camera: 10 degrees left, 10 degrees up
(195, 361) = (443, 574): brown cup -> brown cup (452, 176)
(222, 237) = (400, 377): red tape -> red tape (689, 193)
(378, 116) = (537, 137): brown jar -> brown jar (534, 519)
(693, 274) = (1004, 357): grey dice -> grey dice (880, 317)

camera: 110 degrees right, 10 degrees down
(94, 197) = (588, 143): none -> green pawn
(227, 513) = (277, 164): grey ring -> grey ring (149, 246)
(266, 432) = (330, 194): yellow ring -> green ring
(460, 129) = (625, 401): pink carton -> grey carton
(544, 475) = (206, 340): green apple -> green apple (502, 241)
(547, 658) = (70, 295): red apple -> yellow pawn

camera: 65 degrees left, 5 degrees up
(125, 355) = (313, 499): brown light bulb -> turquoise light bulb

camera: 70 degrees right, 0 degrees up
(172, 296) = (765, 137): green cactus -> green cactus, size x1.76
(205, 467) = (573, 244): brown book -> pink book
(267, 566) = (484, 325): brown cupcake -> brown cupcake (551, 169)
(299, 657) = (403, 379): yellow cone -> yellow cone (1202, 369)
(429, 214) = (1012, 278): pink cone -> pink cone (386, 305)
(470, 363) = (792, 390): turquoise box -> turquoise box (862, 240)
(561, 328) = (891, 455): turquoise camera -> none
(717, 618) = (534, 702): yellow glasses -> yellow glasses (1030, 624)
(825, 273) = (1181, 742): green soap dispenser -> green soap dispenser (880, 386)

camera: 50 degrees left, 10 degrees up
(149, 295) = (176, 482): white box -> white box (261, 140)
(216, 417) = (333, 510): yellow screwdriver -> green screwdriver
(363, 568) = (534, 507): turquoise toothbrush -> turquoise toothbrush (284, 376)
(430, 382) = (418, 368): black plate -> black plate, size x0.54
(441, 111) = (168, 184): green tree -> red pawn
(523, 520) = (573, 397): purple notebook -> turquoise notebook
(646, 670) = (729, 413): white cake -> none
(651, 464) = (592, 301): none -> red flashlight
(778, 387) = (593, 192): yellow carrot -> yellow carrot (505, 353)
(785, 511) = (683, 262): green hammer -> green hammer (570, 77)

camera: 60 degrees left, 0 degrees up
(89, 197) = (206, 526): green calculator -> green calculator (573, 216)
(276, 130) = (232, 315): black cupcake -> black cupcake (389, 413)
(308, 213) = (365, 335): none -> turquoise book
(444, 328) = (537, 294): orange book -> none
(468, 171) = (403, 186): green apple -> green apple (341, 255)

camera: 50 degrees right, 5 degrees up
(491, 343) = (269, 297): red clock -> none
═══
Each line above from the one with "(825, 273) = (1181, 742): green" up to and including the one with "(216, 417) = (333, 510): yellow" must be set down exactly, and no line outside that span may appear.

(825, 273) = (1181, 742): green soap dispenser -> green soap dispenser (880, 386)

camera: 50 degrees left, 10 degrees up
(149, 295) = (176, 482): white box -> white box (261, 140)
(216, 417) = (333, 510): yellow screwdriver -> green screwdriver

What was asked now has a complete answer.